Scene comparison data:
BEGIN

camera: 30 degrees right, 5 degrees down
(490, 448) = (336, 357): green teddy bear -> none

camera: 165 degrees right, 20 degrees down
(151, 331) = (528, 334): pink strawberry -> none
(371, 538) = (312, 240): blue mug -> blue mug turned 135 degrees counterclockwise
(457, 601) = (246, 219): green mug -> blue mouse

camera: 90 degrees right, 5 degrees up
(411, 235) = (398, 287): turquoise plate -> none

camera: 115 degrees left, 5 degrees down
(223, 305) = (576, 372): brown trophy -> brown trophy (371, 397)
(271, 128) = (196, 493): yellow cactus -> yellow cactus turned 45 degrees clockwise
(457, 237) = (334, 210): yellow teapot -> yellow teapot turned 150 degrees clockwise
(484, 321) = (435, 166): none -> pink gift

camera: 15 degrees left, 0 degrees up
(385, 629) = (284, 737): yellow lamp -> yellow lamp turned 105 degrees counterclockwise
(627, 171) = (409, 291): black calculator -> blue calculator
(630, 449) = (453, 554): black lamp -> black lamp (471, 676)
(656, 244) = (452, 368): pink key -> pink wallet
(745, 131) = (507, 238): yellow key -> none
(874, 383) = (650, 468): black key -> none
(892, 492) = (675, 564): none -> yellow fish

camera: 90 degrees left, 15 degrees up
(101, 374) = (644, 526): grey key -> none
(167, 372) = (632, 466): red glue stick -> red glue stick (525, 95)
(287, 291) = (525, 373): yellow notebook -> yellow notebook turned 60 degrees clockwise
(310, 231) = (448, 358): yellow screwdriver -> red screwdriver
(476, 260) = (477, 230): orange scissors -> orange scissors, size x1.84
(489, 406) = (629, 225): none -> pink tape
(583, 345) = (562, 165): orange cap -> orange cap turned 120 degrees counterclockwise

END

* **PROMPT**
Starting from the top of the records and ending at the line that contains "(223, 305) = (576, 372): brown", repeat each line exactly and return only those lines.

* **RESPONSE AREA**
camera: 30 degrees right, 5 degrees down
(490, 448) = (336, 357): green teddy bear -> none

camera: 165 degrees right, 20 degrees down
(151, 331) = (528, 334): pink strawberry -> none
(371, 538) = (312, 240): blue mug -> blue mug turned 135 degrees counterclockwise
(457, 601) = (246, 219): green mug -> blue mouse

camera: 90 degrees right, 5 degrees up
(411, 235) = (398, 287): turquoise plate -> none

camera: 115 degrees left, 5 degrees down
(223, 305) = (576, 372): brown trophy -> brown trophy (371, 397)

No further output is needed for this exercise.